# [PROBLEM DETAILS]
Only one span of the listing below should come back. It runs from the line with "red_bowl [583, 306, 660, 362]" through the line with "green_nut [598, 578, 653, 640]", and each of its lines must be reproduced exactly.

# [DATA FOR PROCESSING]
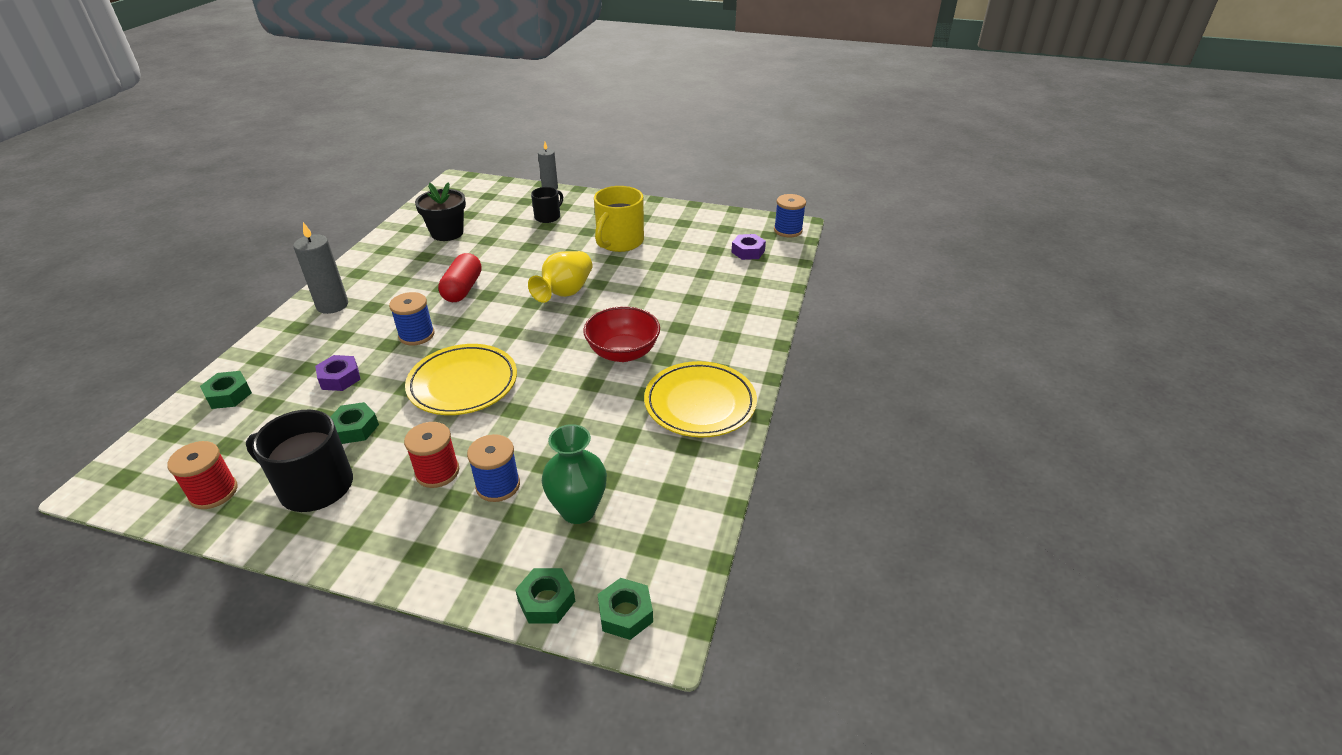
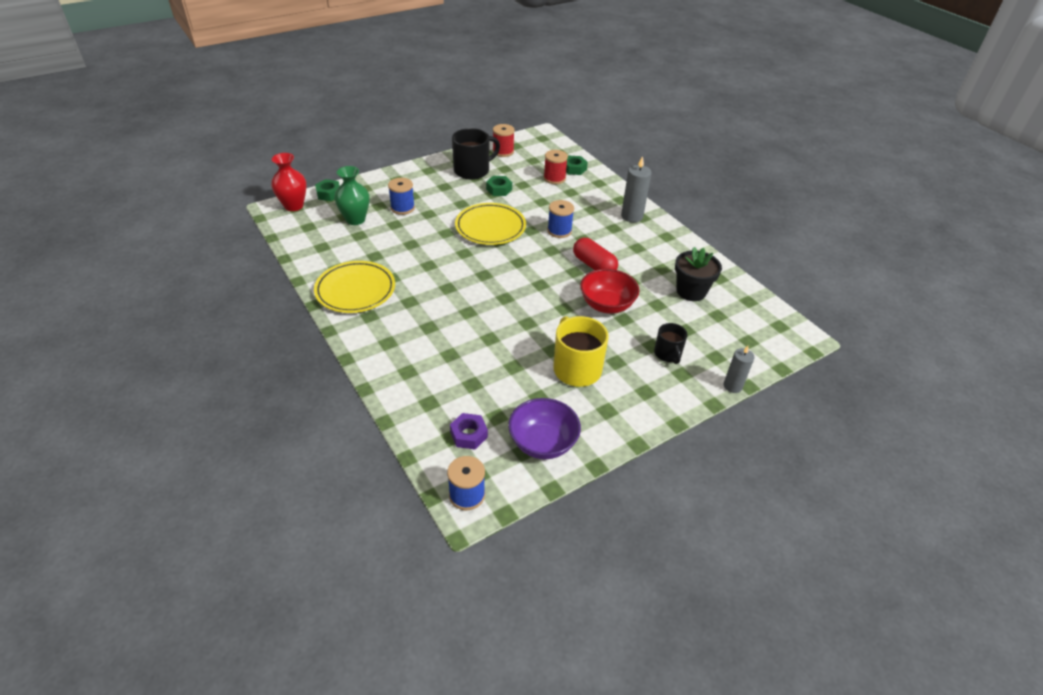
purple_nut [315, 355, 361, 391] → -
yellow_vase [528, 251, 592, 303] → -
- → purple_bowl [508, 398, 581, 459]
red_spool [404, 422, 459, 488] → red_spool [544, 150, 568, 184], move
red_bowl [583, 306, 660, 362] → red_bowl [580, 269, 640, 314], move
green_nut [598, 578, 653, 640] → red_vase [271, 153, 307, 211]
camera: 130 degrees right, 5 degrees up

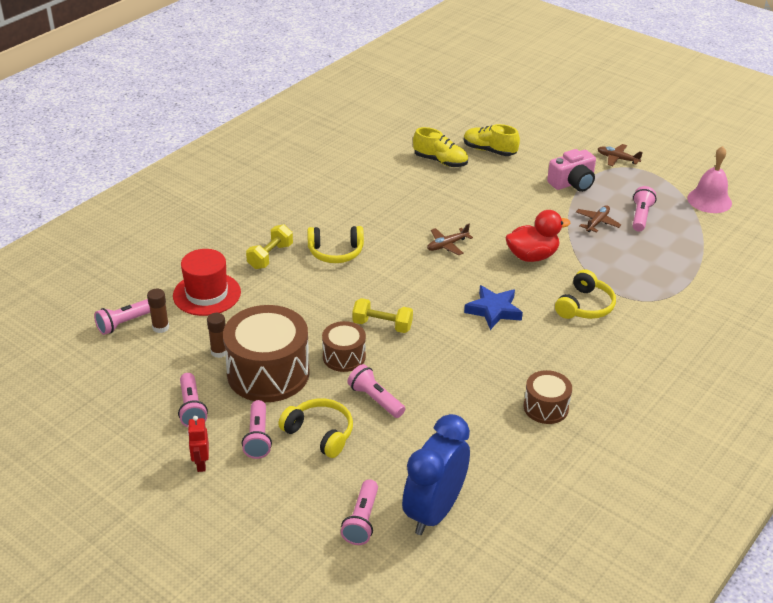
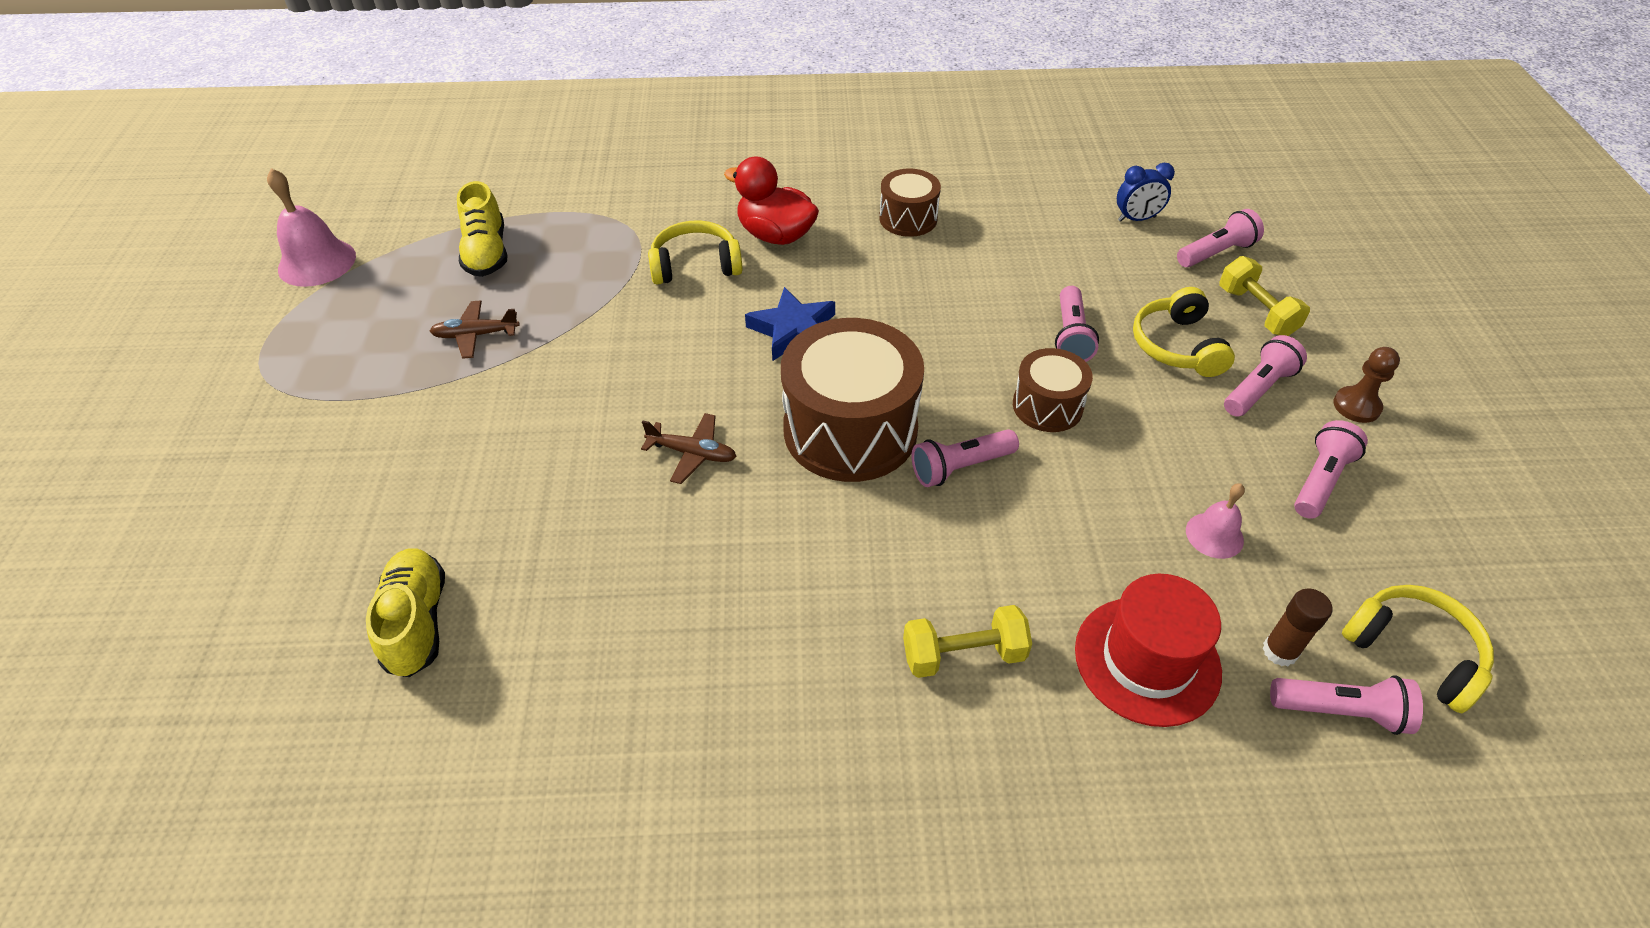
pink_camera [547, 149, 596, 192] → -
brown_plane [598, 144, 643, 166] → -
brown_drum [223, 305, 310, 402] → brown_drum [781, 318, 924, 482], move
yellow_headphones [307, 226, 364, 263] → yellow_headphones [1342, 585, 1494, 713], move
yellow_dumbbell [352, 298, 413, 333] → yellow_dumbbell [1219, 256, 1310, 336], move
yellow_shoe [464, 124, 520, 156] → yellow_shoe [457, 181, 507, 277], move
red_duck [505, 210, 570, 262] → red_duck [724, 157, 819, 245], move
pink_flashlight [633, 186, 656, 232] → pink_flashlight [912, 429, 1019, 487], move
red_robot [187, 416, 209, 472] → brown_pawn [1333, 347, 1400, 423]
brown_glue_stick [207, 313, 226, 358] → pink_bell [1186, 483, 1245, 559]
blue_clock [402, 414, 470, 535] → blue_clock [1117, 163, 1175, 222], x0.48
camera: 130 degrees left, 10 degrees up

--

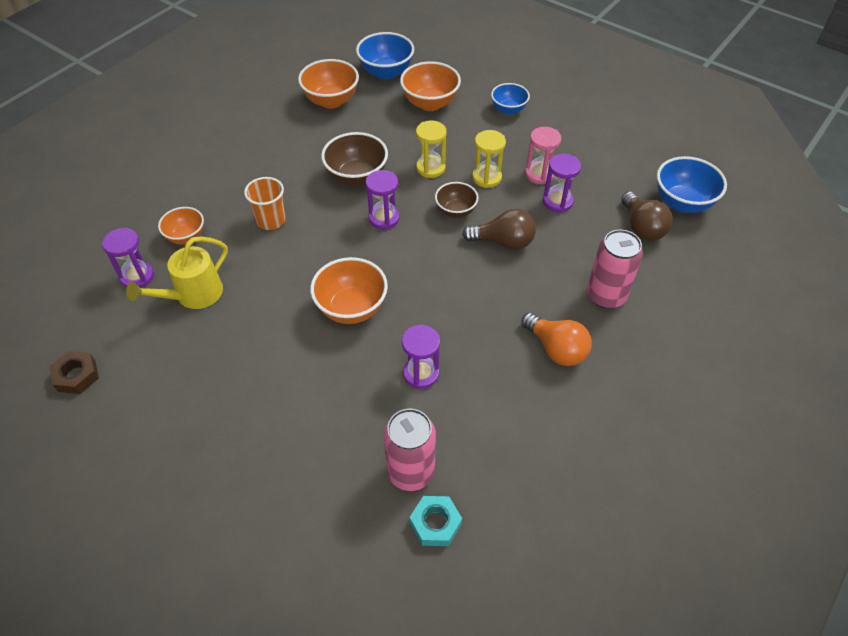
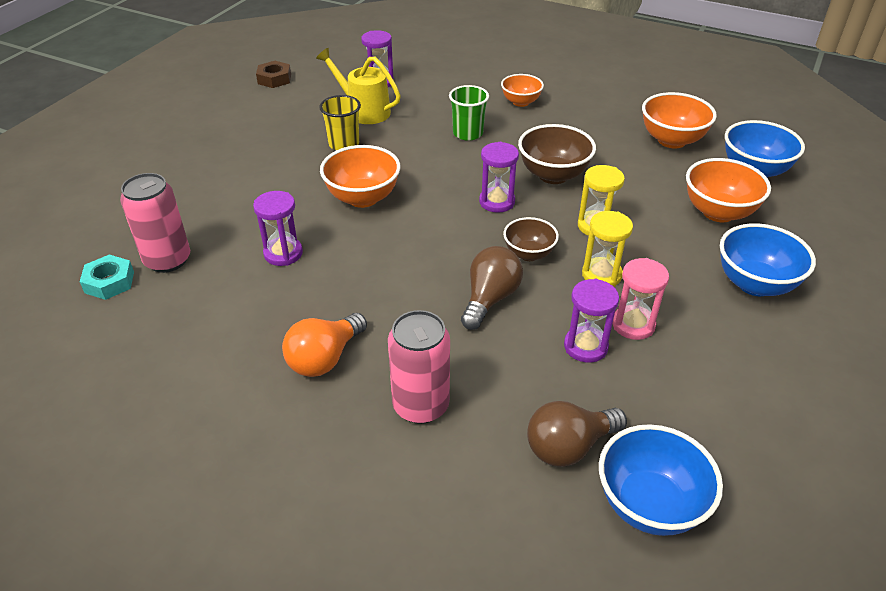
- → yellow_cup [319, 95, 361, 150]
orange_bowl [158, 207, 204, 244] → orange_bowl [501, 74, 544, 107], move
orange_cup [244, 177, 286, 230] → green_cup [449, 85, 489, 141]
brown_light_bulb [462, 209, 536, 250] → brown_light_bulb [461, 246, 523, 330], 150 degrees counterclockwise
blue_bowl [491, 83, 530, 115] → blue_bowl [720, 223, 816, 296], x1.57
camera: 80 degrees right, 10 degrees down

* * *

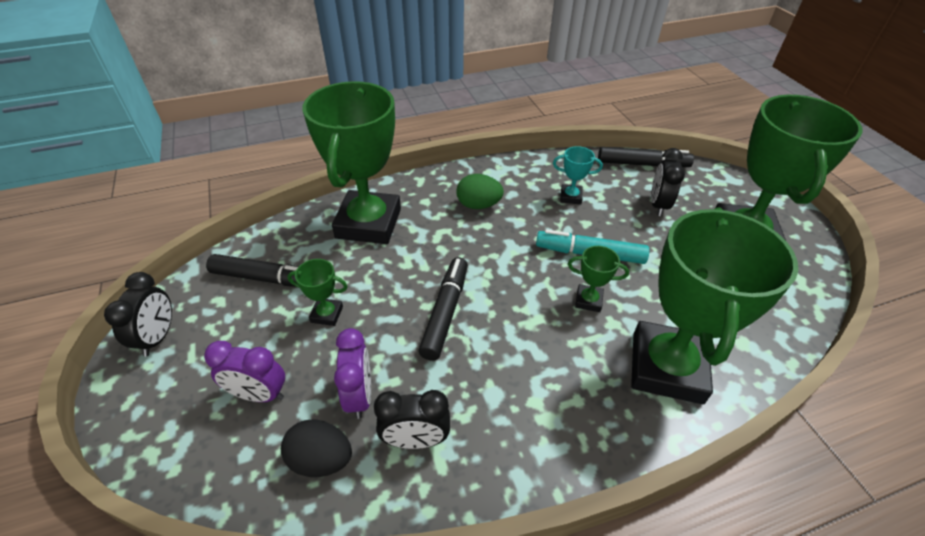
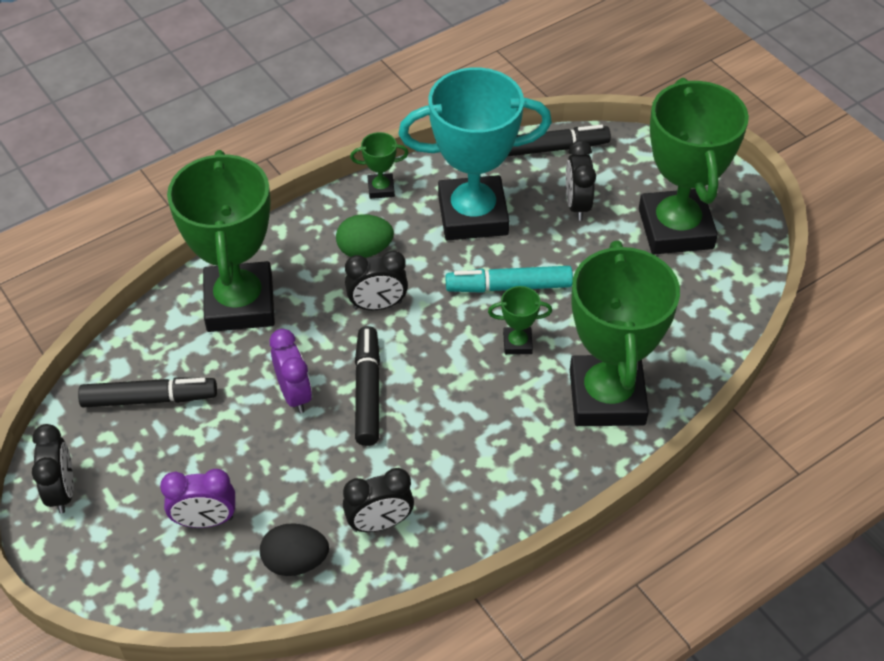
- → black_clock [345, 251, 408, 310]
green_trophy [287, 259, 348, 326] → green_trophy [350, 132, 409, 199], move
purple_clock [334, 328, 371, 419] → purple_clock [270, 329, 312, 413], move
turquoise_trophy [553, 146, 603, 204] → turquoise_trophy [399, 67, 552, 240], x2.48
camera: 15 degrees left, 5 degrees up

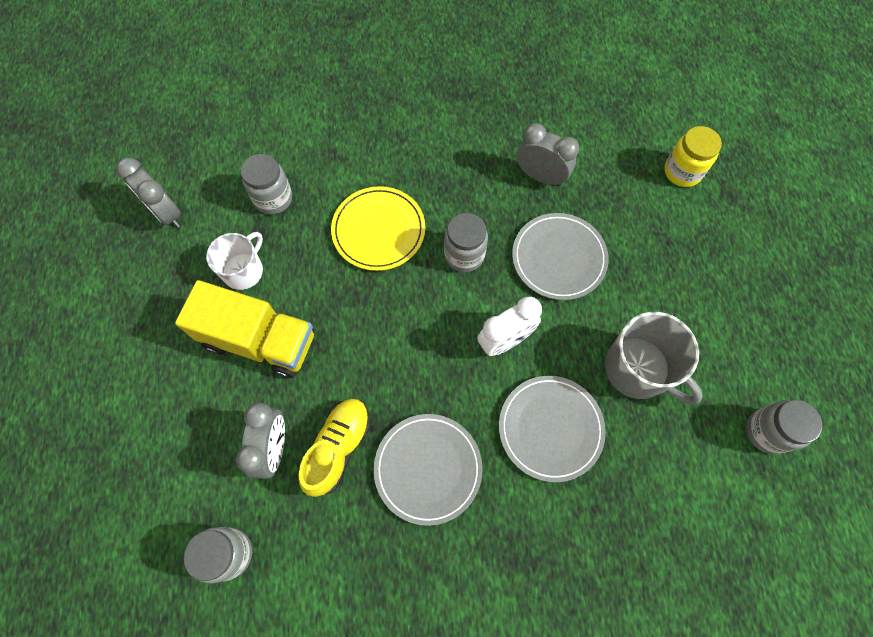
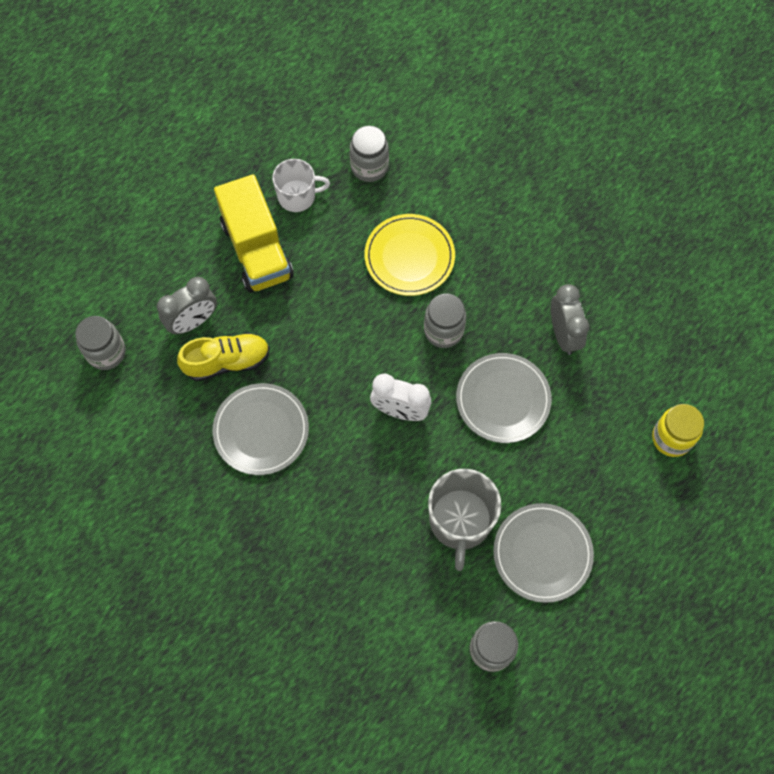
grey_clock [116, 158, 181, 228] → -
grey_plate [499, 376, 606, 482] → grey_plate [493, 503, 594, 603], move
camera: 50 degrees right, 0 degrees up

# [RESPONSE BELOW]
red_bowl [583, 306, 660, 362] → red_bowl [580, 269, 640, 314], move
green_nut [598, 578, 653, 640] → red_vase [271, 153, 307, 211]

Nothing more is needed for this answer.